(Beginning of SUPPLIED RECORDS)

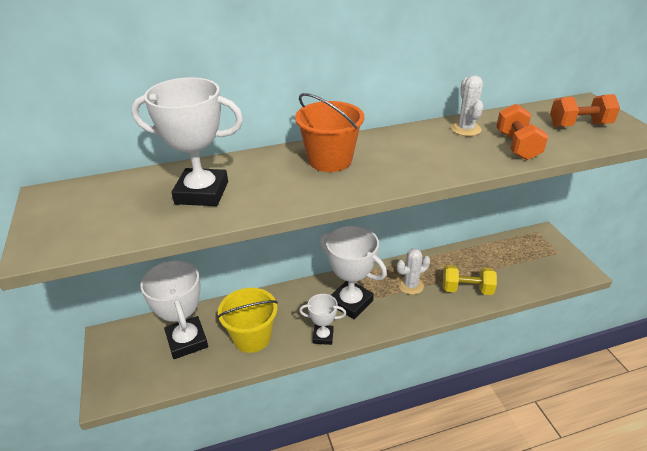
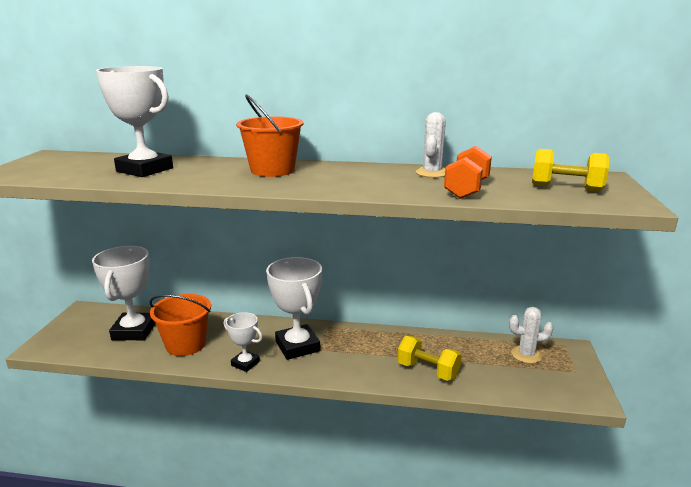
camera: 25 degrees right, 15 degrees down
yellow bucket [217,288,278,353] -> orange bucket [150,294,211,356]
white cactus [397,248,430,295] -> white cactus moved to [509,307,554,364]
orange dumbbell [550,94,620,127] -> yellow dumbbell [532,149,609,192]

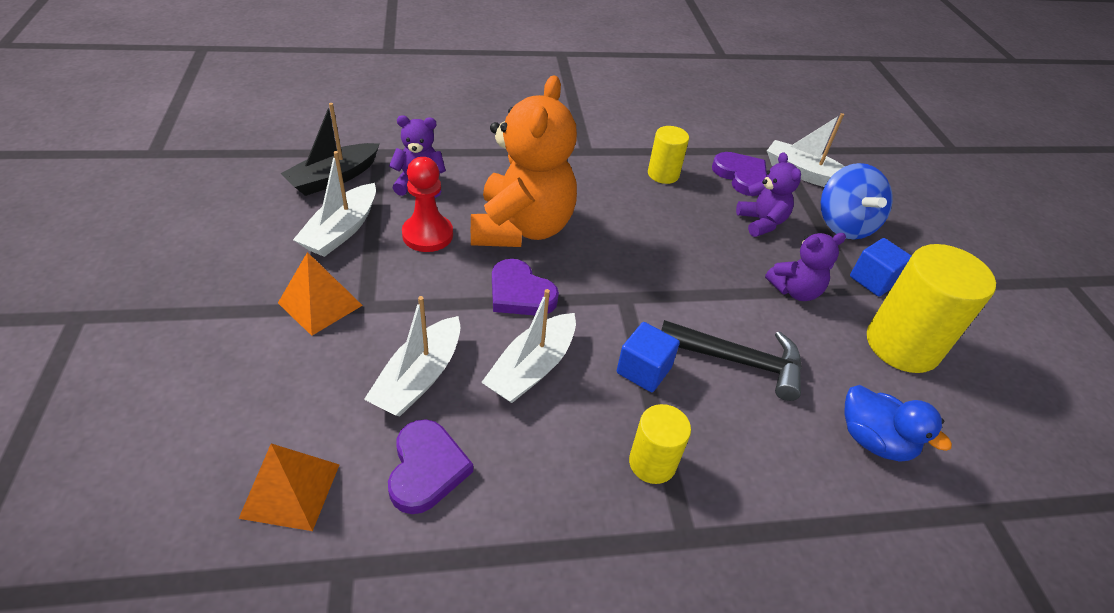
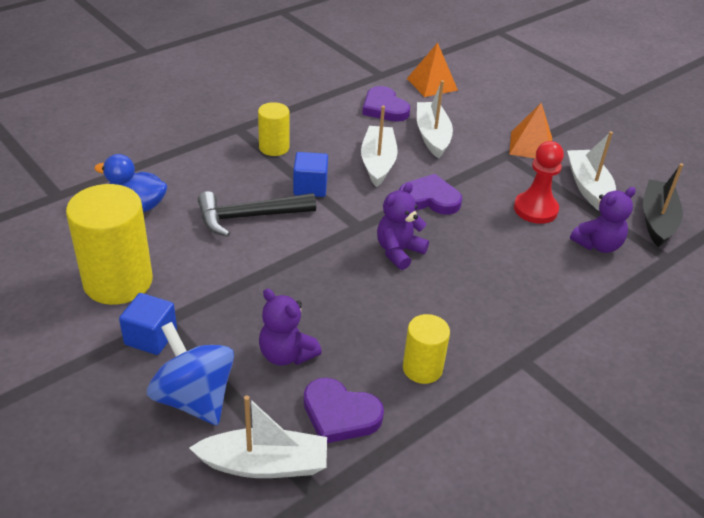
camera: 150 degrees right, 5 degrees down
orange teddy bear [471,75,577,247] -> none
purple teddy bear [765,233,846,301] -> purple teddy bear moved to [377,183,429,270]

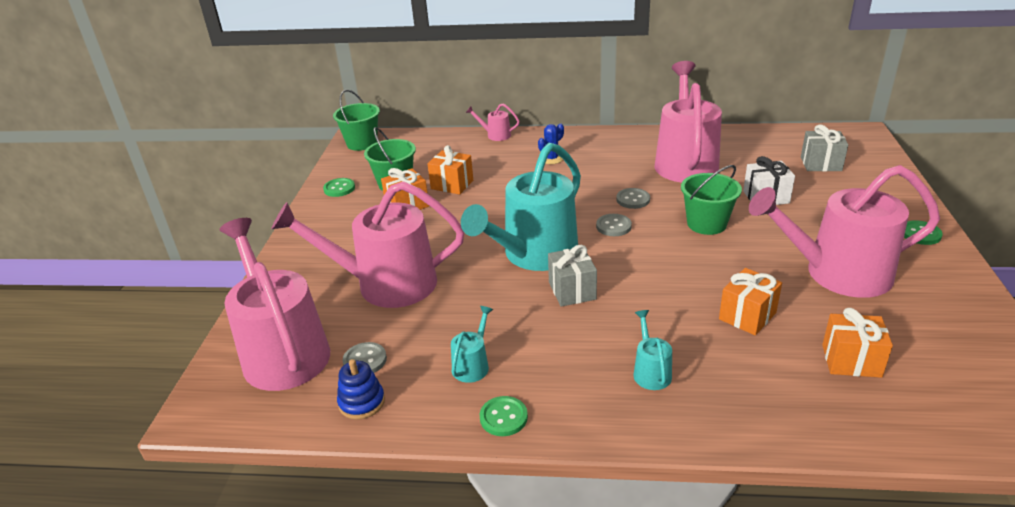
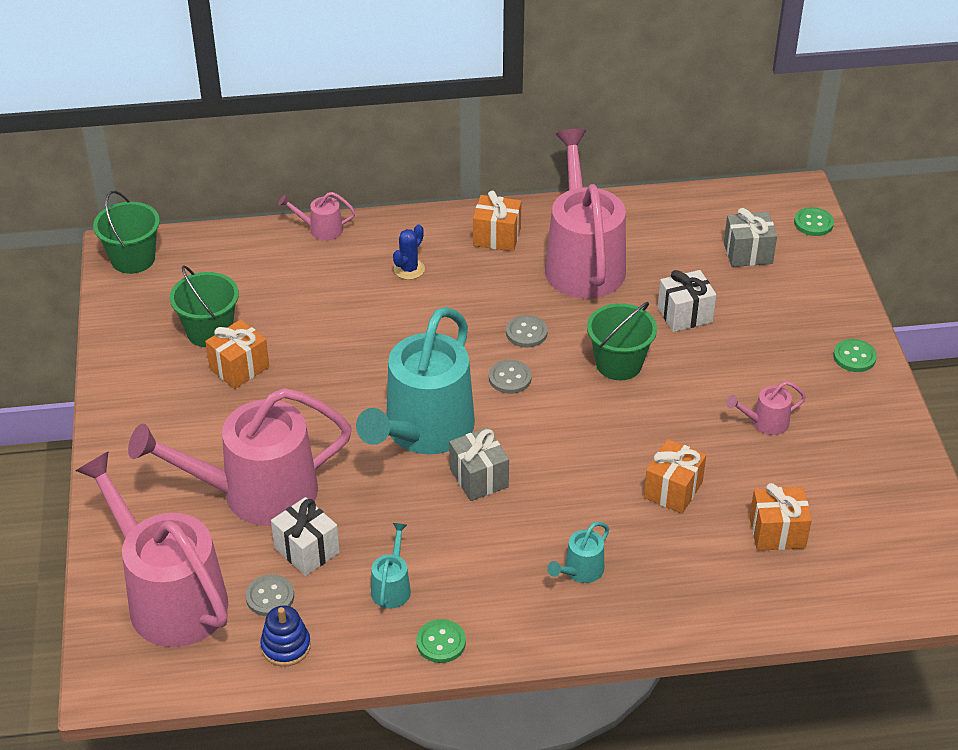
camera: 15 degrees left, 10 degrees up
green button [323,178,355,197] -> green button moved to [794,207,834,236]
orange gift [427,145,473,195] -> orange gift moved to [473,191,522,251]
turquoise watering can [633,310,672,390] -> turquoise watering can turned 120 degrees counterclockwise [547,522,609,583]
pink watering can [749,165,940,298] -> pink watering can [726,381,806,435], size x0.41
none -> white gift [271,497,340,576]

(End of SUPPLIED RECORDS)

• [WHAT YOU WILL DO] Scan the data above, find each line with "white", and copy it.

• [COMPLETED TASK]
white cactus [397,248,430,295] -> white cactus moved to [509,307,554,364]
none -> white gift [271,497,340,576]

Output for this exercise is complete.